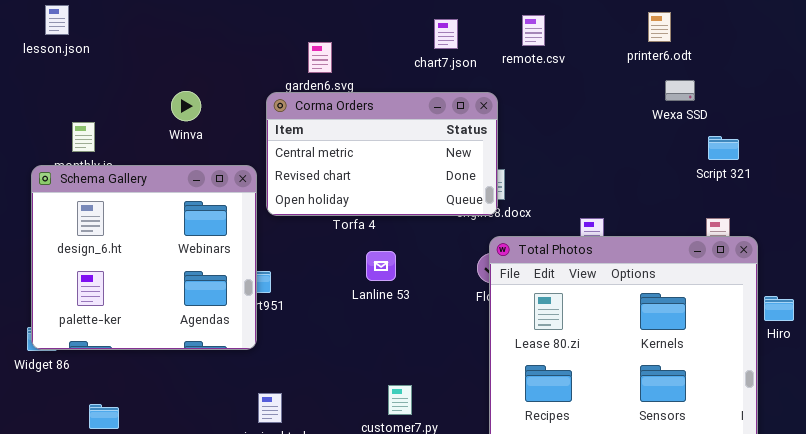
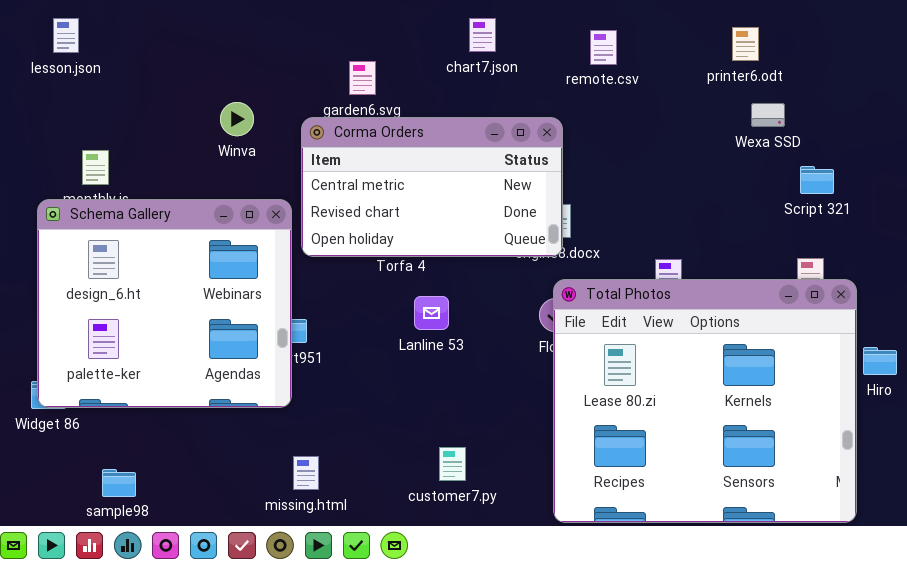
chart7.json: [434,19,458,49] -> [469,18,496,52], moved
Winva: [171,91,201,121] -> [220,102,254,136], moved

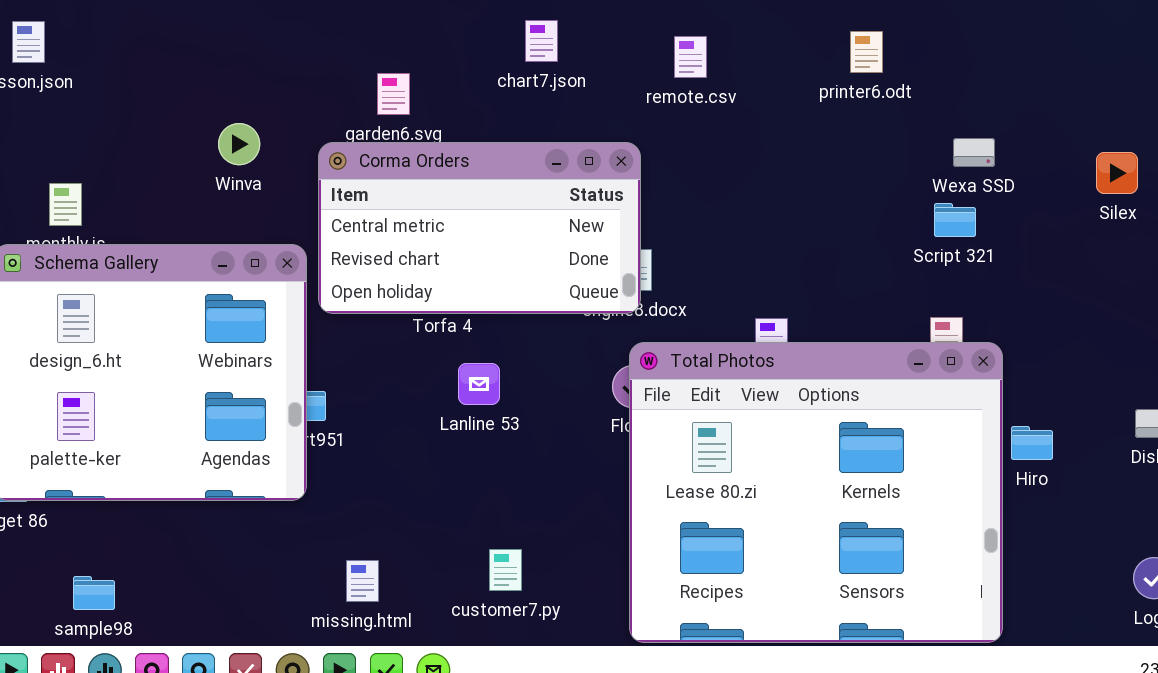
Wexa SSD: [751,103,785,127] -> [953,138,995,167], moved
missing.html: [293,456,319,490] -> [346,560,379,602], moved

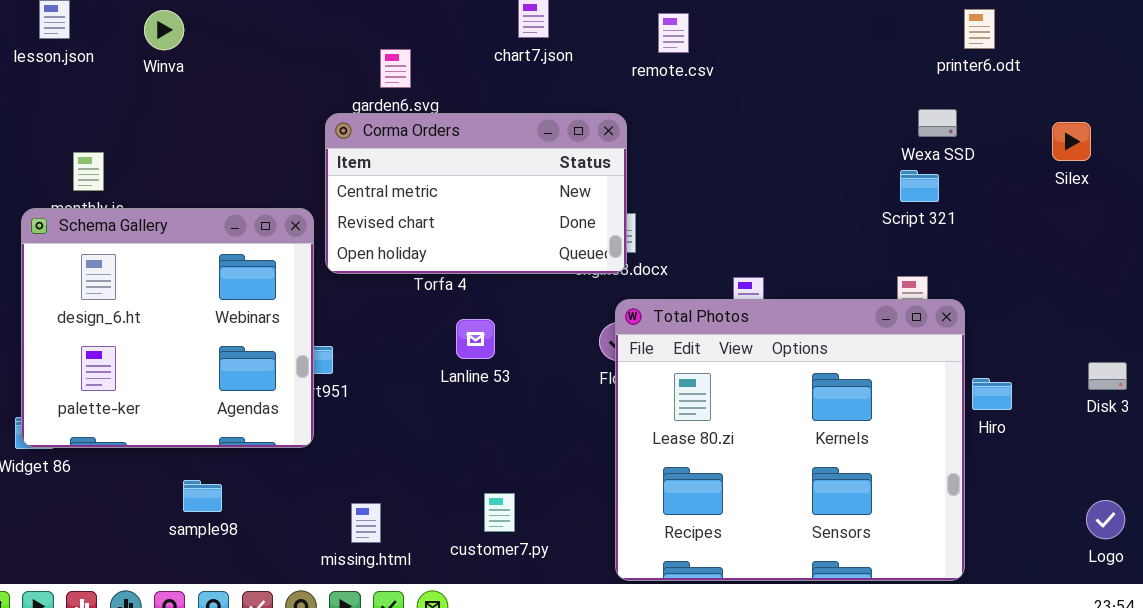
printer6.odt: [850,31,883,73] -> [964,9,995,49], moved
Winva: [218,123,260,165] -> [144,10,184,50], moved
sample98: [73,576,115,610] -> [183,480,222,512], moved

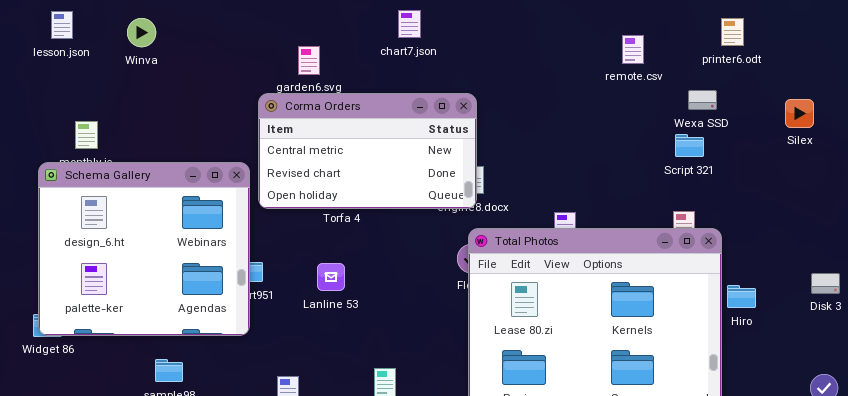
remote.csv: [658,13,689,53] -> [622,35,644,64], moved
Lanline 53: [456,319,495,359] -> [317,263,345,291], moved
************
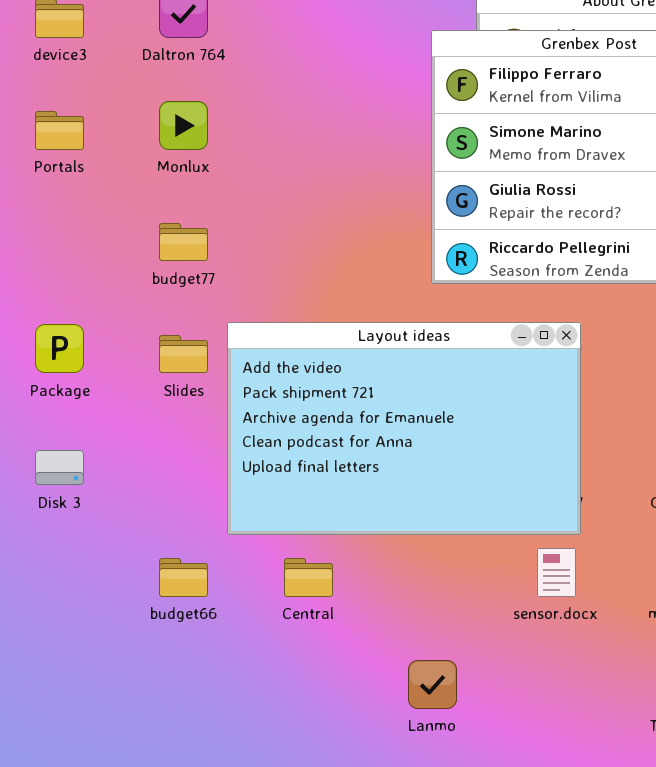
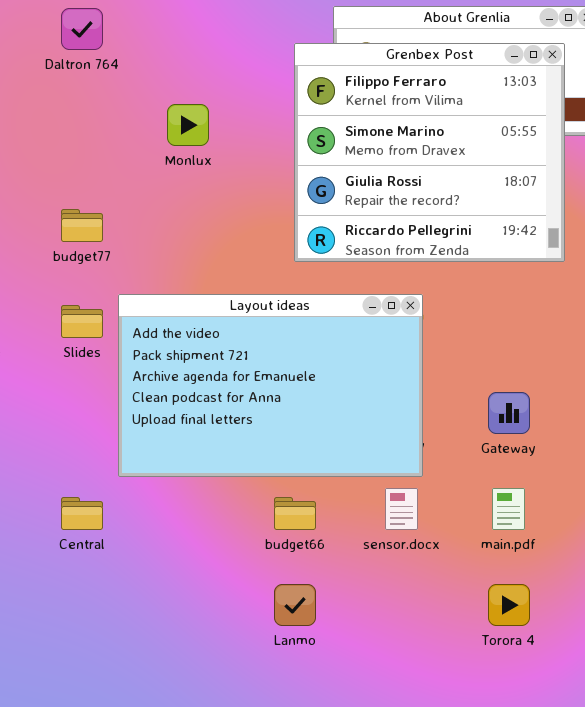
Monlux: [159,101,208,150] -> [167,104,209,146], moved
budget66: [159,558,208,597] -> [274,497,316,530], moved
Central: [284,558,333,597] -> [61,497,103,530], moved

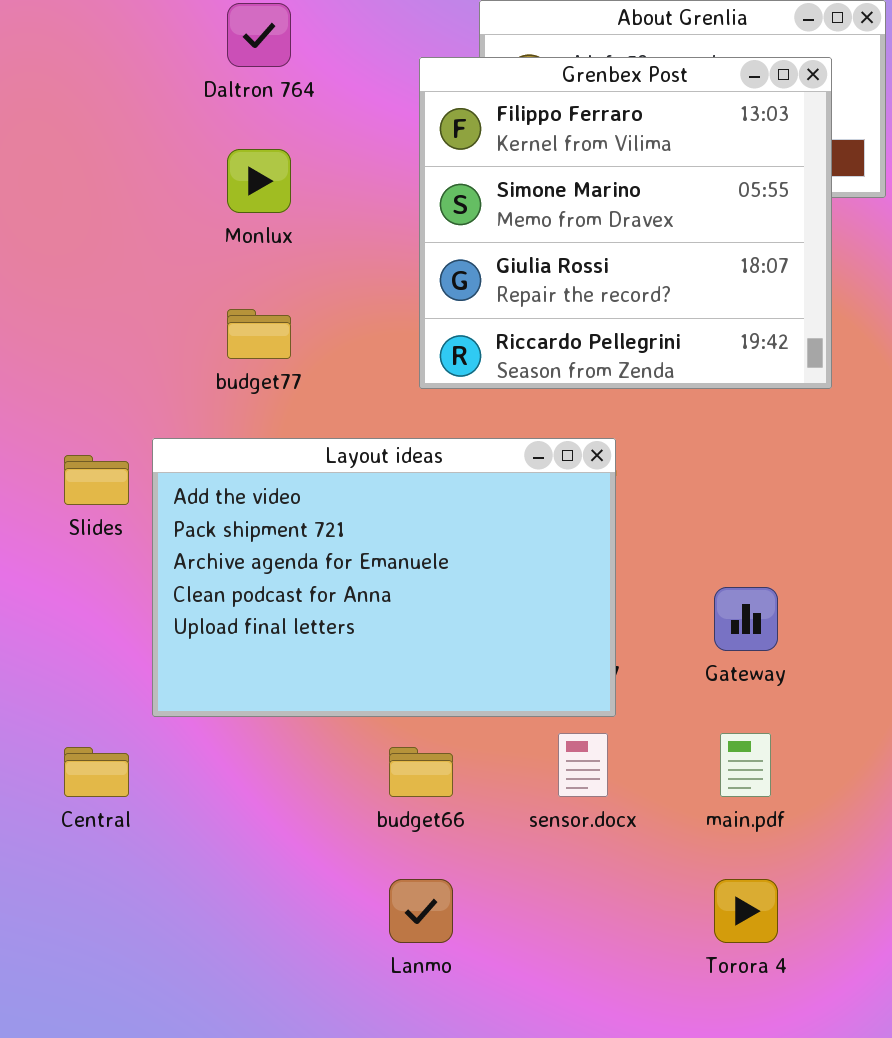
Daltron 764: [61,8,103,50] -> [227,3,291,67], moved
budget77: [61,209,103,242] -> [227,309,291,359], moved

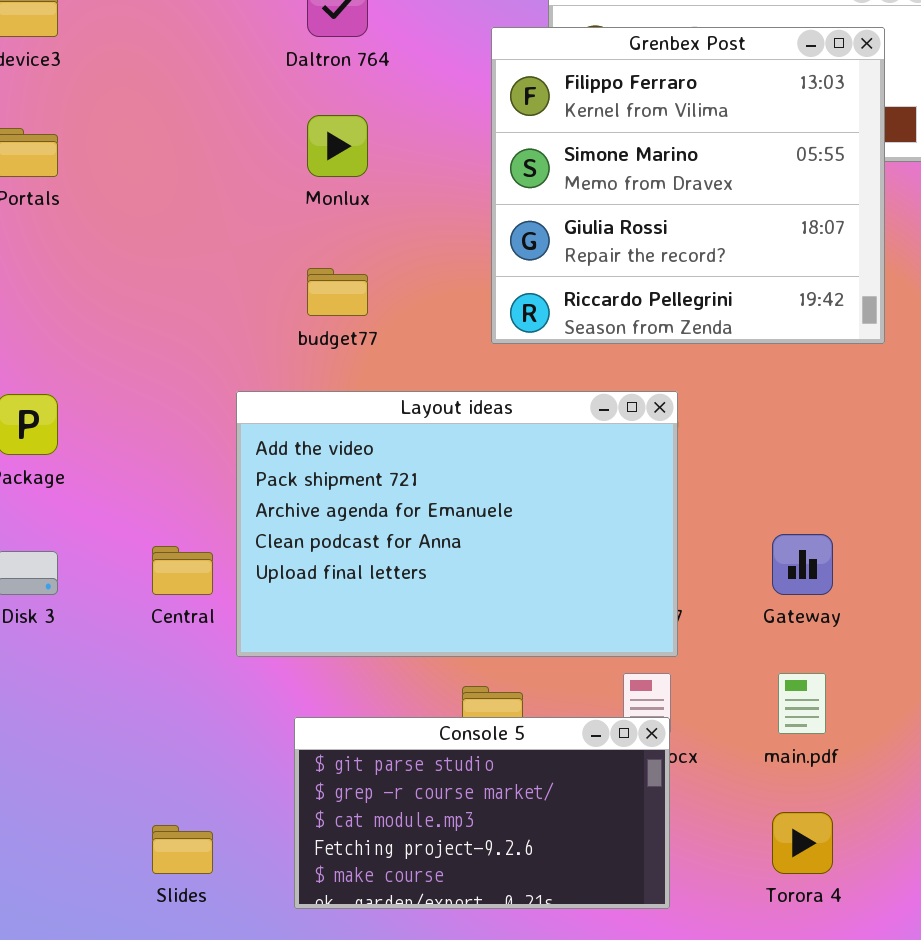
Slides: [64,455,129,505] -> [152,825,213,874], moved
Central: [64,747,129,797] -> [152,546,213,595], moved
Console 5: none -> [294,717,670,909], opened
************
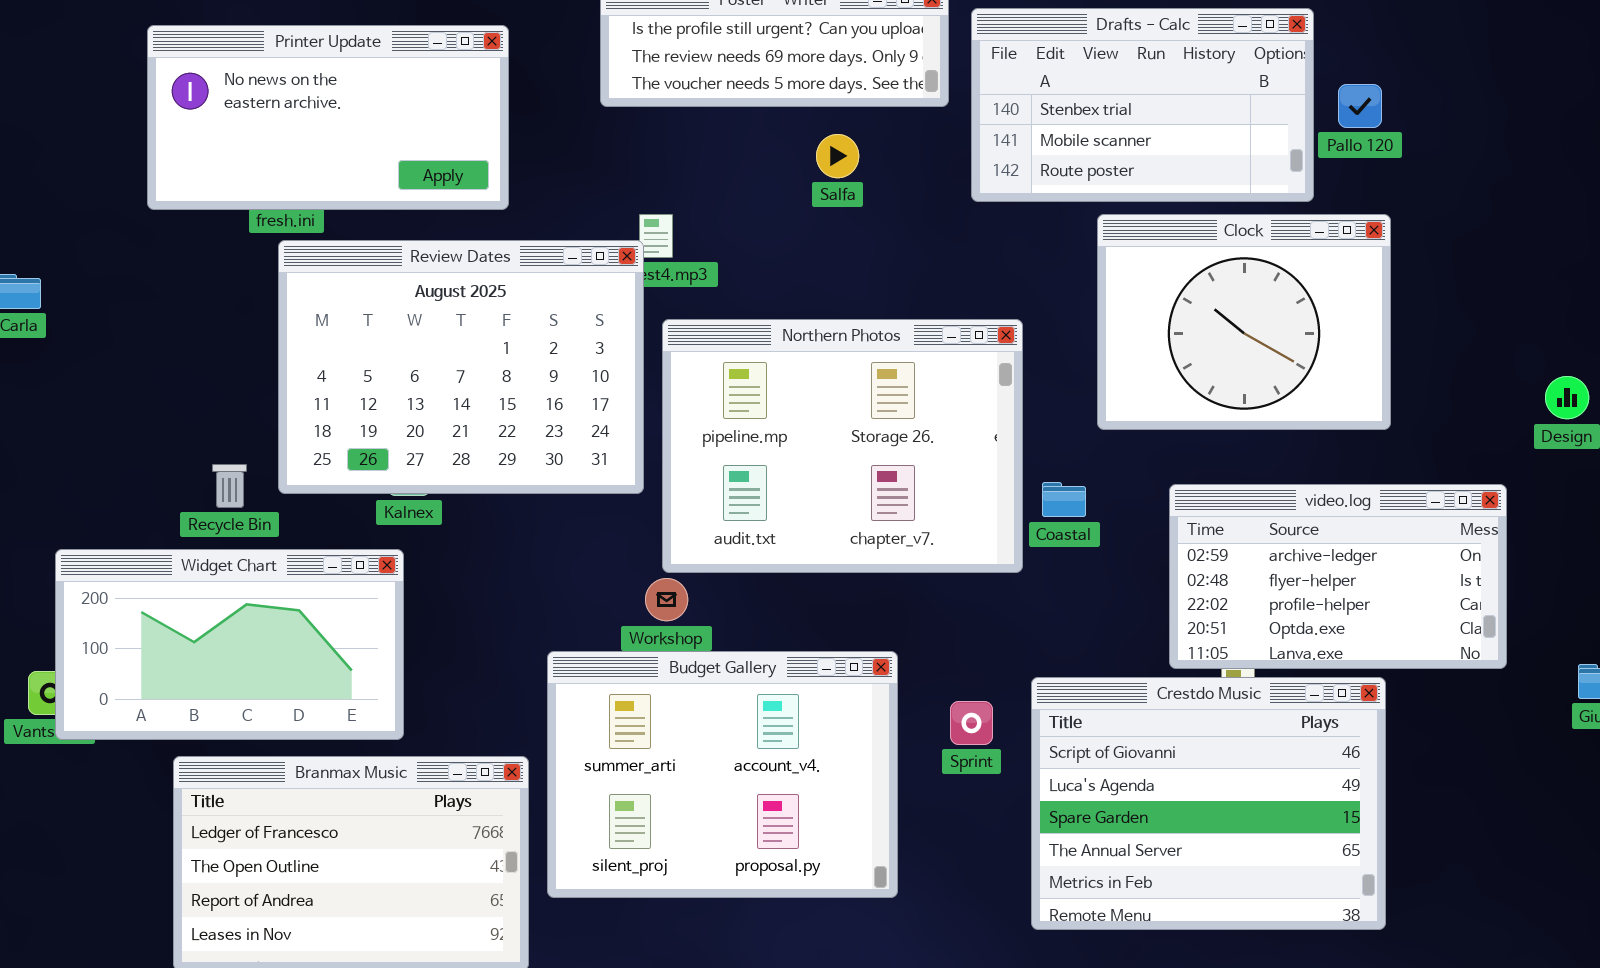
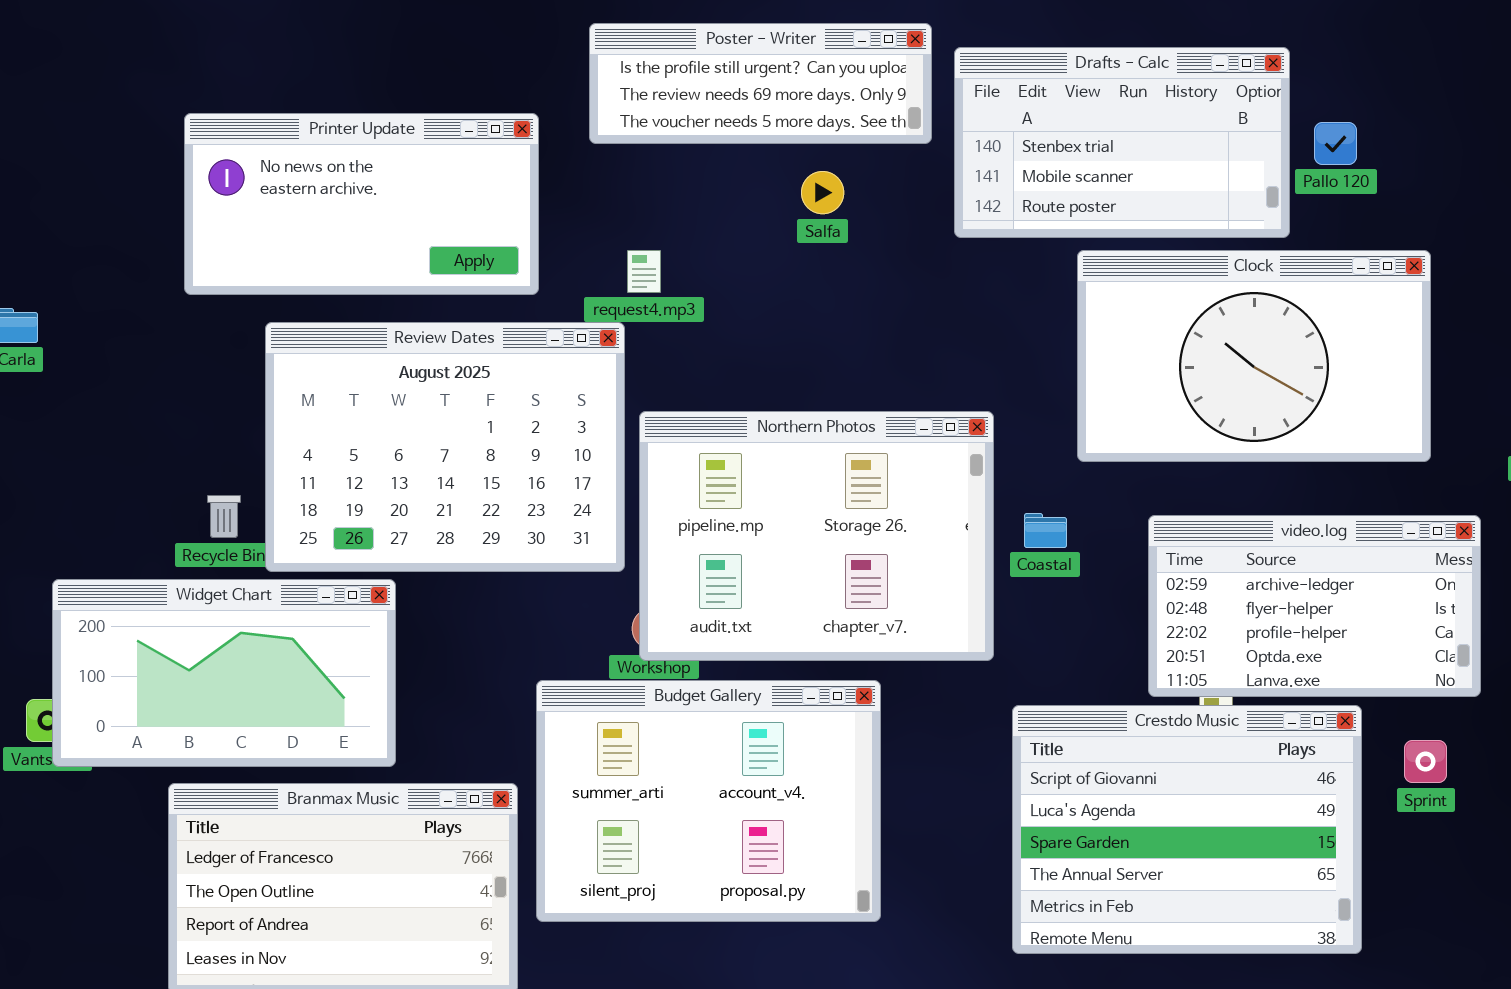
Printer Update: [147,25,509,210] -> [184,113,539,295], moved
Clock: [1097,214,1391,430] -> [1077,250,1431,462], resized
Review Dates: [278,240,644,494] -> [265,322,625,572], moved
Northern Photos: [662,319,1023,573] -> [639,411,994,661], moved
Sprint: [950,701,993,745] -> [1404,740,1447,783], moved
************
> _Task goal_: From the data above, return only the lines starting at the line that holds "chart7.json: [434,19,458,49] ->" and ending at the line that holds "Lanline 53: [456,319,495,359]", word for word and without pictures.

> _Exercise result_:
chart7.json: [434,19,458,49] -> [469,18,496,52], moved
Winva: [171,91,201,121] -> [220,102,254,136], moved

Wexa SSD: [751,103,785,127] -> [953,138,995,167], moved
missing.html: [293,456,319,490] -> [346,560,379,602], moved

printer6.odt: [850,31,883,73] -> [964,9,995,49], moved
Winva: [218,123,260,165] -> [144,10,184,50], moved
sample98: [73,576,115,610] -> [183,480,222,512], moved

remote.csv: [658,13,689,53] -> [622,35,644,64], moved
Lanline 53: [456,319,495,359] -> [317,263,345,291], moved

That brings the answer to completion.